__DATA UNDER STUDY__
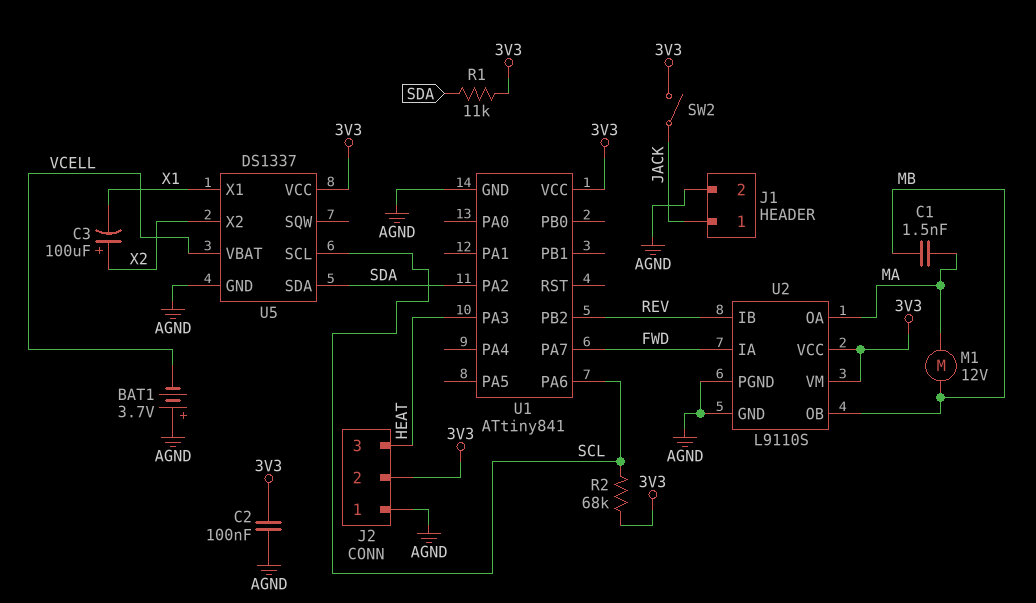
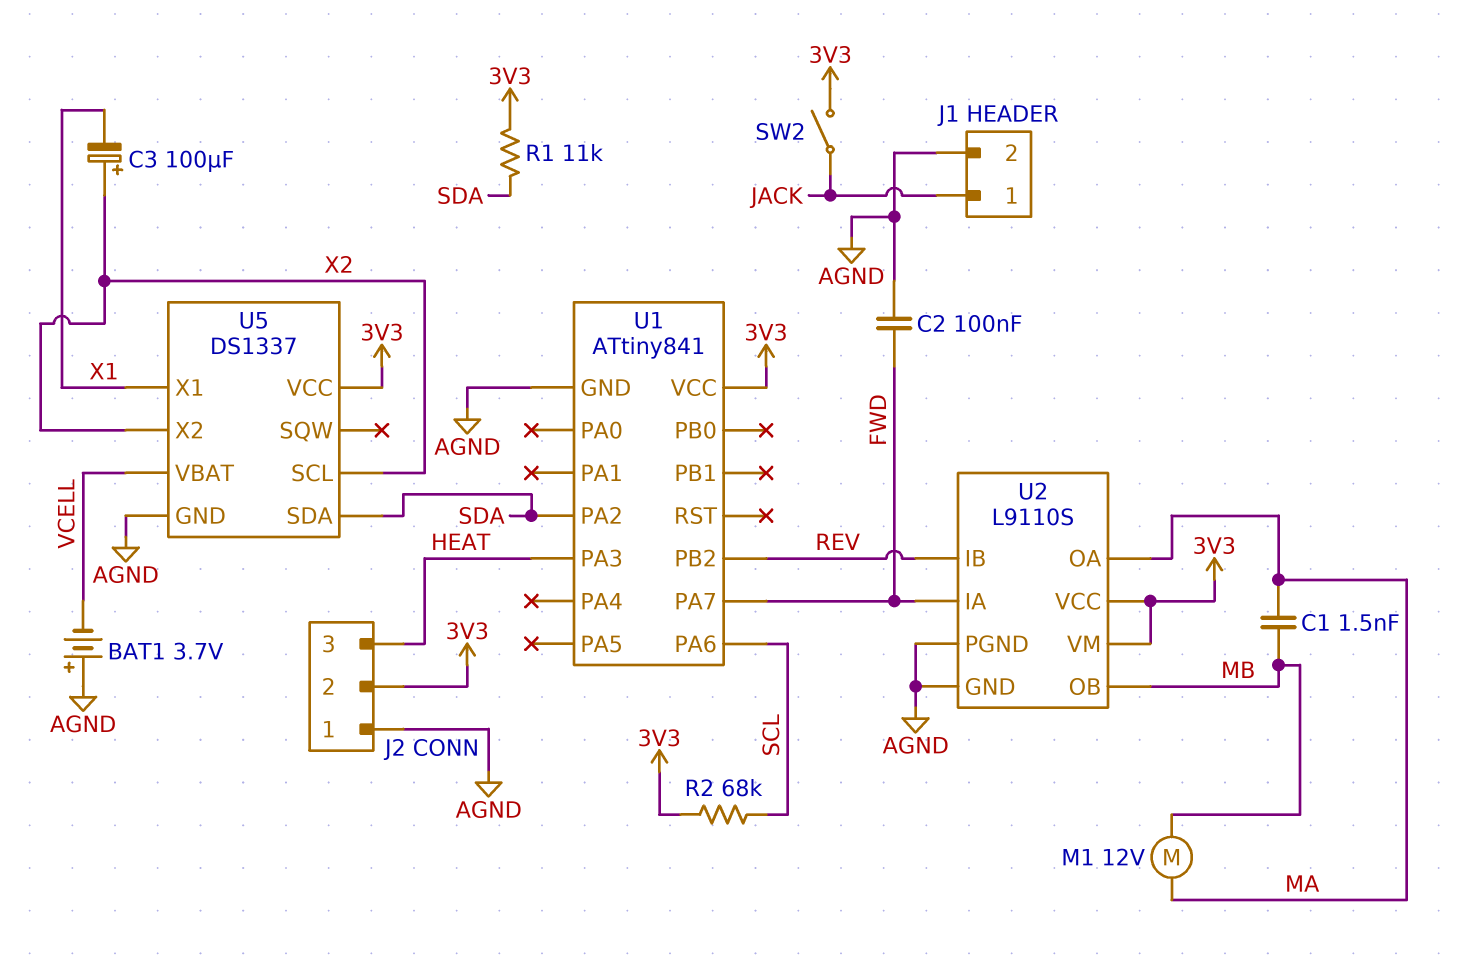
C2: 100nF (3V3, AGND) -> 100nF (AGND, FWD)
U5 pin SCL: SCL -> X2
---
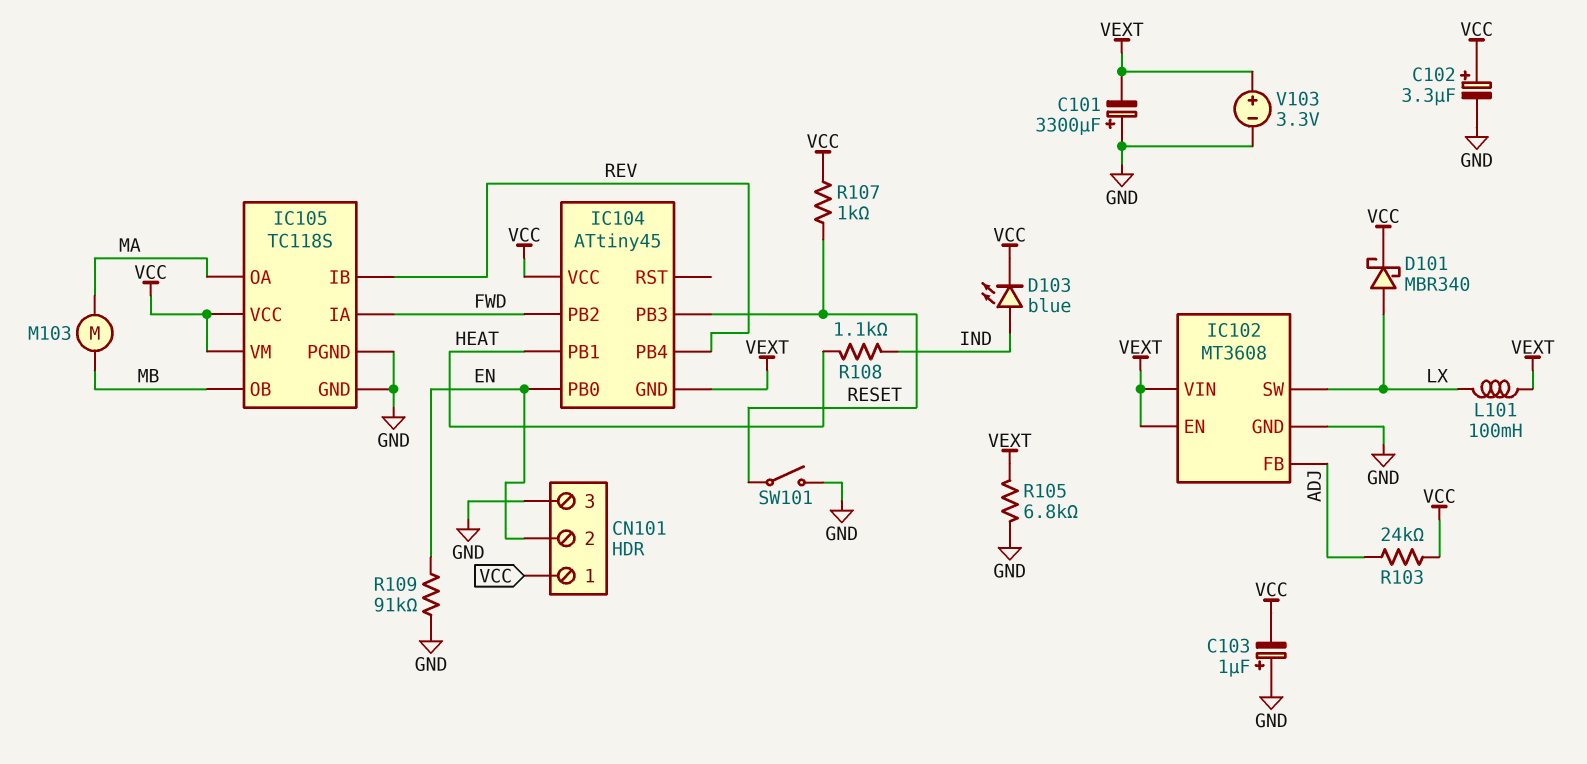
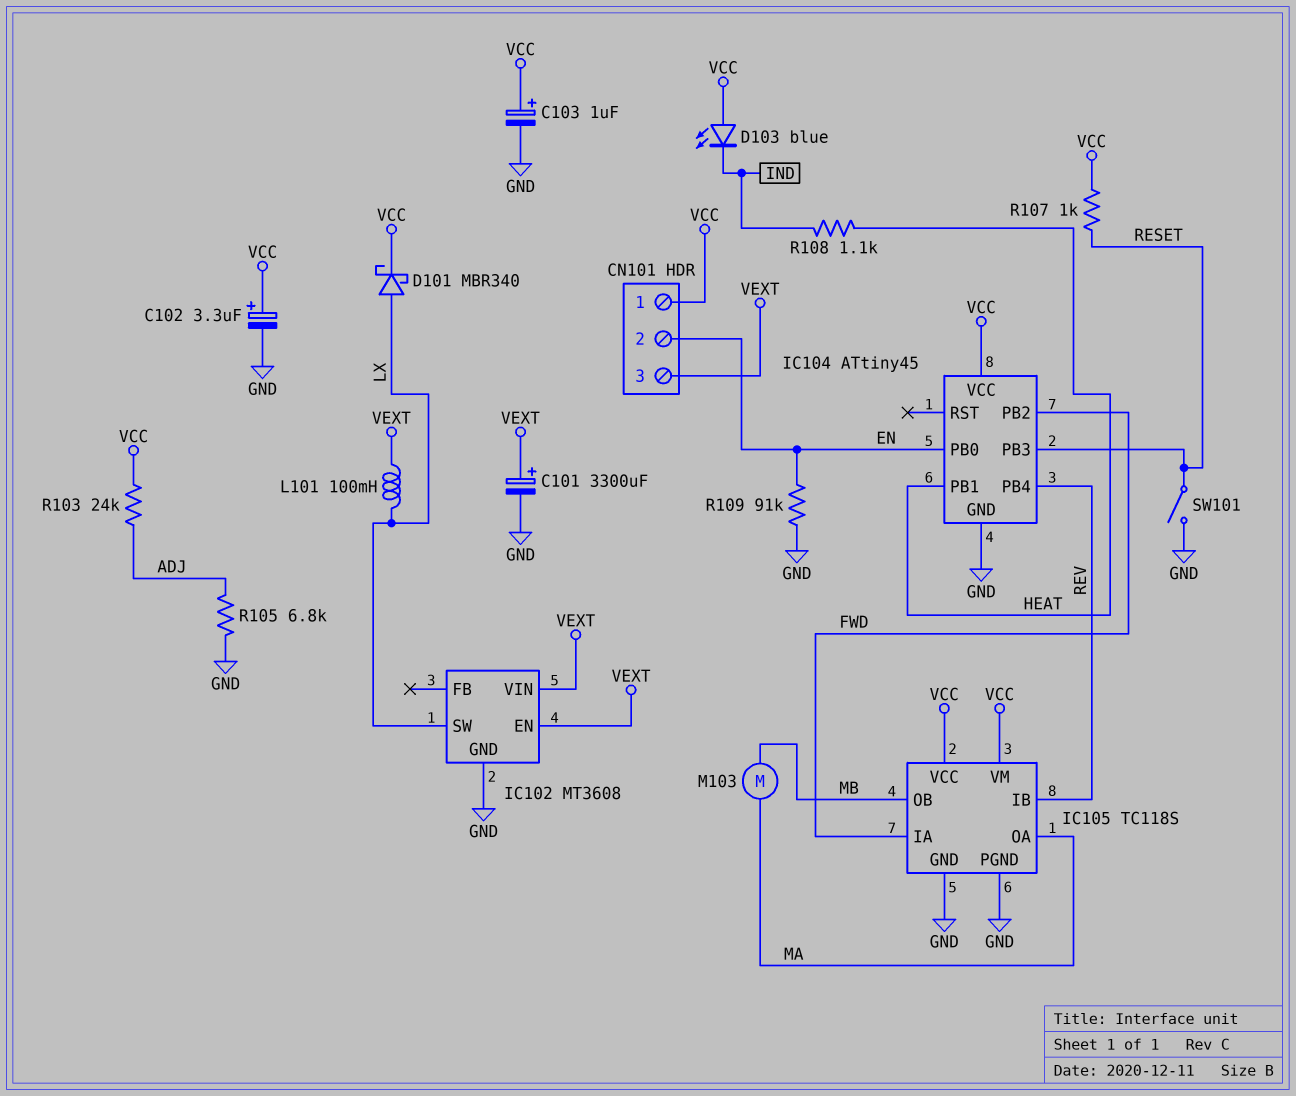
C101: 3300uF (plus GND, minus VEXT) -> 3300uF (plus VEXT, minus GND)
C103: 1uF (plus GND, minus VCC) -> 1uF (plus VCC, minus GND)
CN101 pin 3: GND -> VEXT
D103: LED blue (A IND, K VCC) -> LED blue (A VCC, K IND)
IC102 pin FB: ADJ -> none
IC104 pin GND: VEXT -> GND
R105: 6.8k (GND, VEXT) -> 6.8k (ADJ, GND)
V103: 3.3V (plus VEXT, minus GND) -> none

__TO DO__
Lines above with "none" in them are the ones to copy.

__TASK RESULT__
IC102 pin FB: ADJ -> none
V103: 3.3V (plus VEXT, minus GND) -> none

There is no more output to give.